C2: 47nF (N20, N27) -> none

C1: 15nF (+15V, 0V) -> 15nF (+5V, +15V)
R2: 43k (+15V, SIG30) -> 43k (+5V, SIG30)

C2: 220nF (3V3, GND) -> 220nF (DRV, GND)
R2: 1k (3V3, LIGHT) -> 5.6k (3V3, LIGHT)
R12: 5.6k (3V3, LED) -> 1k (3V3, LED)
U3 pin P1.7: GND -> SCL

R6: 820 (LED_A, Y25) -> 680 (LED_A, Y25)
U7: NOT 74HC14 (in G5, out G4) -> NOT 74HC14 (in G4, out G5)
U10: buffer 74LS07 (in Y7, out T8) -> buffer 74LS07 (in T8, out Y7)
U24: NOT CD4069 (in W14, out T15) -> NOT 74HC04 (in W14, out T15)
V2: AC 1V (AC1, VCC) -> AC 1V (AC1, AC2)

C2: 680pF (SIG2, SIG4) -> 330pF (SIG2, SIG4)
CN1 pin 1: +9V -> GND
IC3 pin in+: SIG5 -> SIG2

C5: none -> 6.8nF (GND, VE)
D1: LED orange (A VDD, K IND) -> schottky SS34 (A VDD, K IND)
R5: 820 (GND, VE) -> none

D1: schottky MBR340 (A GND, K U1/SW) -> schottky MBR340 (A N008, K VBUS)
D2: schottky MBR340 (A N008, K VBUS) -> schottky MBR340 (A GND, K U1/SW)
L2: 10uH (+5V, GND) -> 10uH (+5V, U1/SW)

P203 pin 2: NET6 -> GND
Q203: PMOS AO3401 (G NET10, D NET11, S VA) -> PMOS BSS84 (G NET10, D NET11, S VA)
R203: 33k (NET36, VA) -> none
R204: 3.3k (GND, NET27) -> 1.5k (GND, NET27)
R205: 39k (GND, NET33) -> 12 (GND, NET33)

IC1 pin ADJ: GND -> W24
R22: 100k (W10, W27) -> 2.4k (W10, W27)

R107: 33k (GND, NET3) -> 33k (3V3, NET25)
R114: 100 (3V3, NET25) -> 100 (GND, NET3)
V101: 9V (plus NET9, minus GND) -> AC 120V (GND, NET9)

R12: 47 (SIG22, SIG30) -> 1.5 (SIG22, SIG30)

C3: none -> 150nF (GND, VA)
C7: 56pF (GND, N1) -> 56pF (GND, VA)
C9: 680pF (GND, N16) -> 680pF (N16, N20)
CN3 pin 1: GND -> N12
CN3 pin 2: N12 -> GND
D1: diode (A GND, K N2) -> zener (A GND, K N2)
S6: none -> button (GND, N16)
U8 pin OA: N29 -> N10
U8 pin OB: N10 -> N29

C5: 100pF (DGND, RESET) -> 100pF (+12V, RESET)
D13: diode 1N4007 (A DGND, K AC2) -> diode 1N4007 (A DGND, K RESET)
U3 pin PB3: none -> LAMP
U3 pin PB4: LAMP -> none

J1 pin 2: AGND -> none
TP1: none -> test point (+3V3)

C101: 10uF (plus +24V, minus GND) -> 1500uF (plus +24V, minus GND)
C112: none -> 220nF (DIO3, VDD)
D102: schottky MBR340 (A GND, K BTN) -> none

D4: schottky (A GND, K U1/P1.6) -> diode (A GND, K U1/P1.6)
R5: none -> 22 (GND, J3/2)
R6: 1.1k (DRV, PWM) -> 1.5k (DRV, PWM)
--------------------
**EXERCISE OBJECTIVE**
Print out the whole listing exactly as it appears.

**TASK SOLUTION**
C2: 47nF (N20, N27) -> none

C1: 15nF (+15V, 0V) -> 15nF (+5V, +15V)
R2: 43k (+15V, SIG30) -> 43k (+5V, SIG30)

C2: 220nF (3V3, GND) -> 220nF (DRV, GND)
R2: 1k (3V3, LIGHT) -> 5.6k (3V3, LIGHT)
R12: 5.6k (3V3, LED) -> 1k (3V3, LED)
U3 pin P1.7: GND -> SCL

R6: 820 (LED_A, Y25) -> 680 (LED_A, Y25)
U7: NOT 74HC14 (in G5, out G4) -> NOT 74HC14 (in G4, out G5)
U10: buffer 74LS07 (in Y7, out T8) -> buffer 74LS07 (in T8, out Y7)
U24: NOT CD4069 (in W14, out T15) -> NOT 74HC04 (in W14, out T15)
V2: AC 1V (AC1, VCC) -> AC 1V (AC1, AC2)

C2: 680pF (SIG2, SIG4) -> 330pF (SIG2, SIG4)
CN1 pin 1: +9V -> GND
IC3 pin in+: SIG5 -> SIG2

C5: none -> 6.8nF (GND, VE)
D1: LED orange (A VDD, K IND) -> schottky SS34 (A VDD, K IND)
R5: 820 (GND, VE) -> none

D1: schottky MBR340 (A GND, K U1/SW) -> schottky MBR340 (A N008, K VBUS)
D2: schottky MBR340 (A N008, K VBUS) -> schottky MBR340 (A GND, K U1/SW)
L2: 10uH (+5V, GND) -> 10uH (+5V, U1/SW)

P203 pin 2: NET6 -> GND
Q203: PMOS AO3401 (G NET10, D NET11, S VA) -> PMOS BSS84 (G NET10, D NET11, S VA)
R203: 33k (NET36, VA) -> none
R204: 3.3k (GND, NET27) -> 1.5k (GND, NET27)
R205: 39k (GND, NET33) -> 12 (GND, NET33)

IC1 pin ADJ: GND -> W24
R22: 100k (W10, W27) -> 2.4k (W10, W27)

R107: 33k (GND, NET3) -> 33k (3V3, NET25)
R114: 100 (3V3, NET25) -> 100 (GND, NET3)
V101: 9V (plus NET9, minus GND) -> AC 120V (GND, NET9)

R12: 47 (SIG22, SIG30) -> 1.5 (SIG22, SIG30)

C3: none -> 150nF (GND, VA)
C7: 56pF (GND, N1) -> 56pF (GND, VA)
C9: 680pF (GND, N16) -> 680pF (N16, N20)
CN3 pin 1: GND -> N12
CN3 pin 2: N12 -> GND
D1: diode (A GND, K N2) -> zener (A GND, K N2)
S6: none -> button (GND, N16)
U8 pin OA: N29 -> N10
U8 pin OB: N10 -> N29

C5: 100pF (DGND, RESET) -> 100pF (+12V, RESET)
D13: diode 1N4007 (A DGND, K AC2) -> diode 1N4007 (A DGND, K RESET)
U3 pin PB3: none -> LAMP
U3 pin PB4: LAMP -> none

J1 pin 2: AGND -> none
TP1: none -> test point (+3V3)

C101: 10uF (plus +24V, minus GND) -> 1500uF (plus +24V, minus GND)
C112: none -> 220nF (DIO3, VDD)
D102: schottky MBR340 (A GND, K BTN) -> none

D4: schottky (A GND, K U1/P1.6) -> diode (A GND, K U1/P1.6)
R5: none -> 22 (GND, J3/2)
R6: 1.1k (DRV, PWM) -> 1.5k (DRV, PWM)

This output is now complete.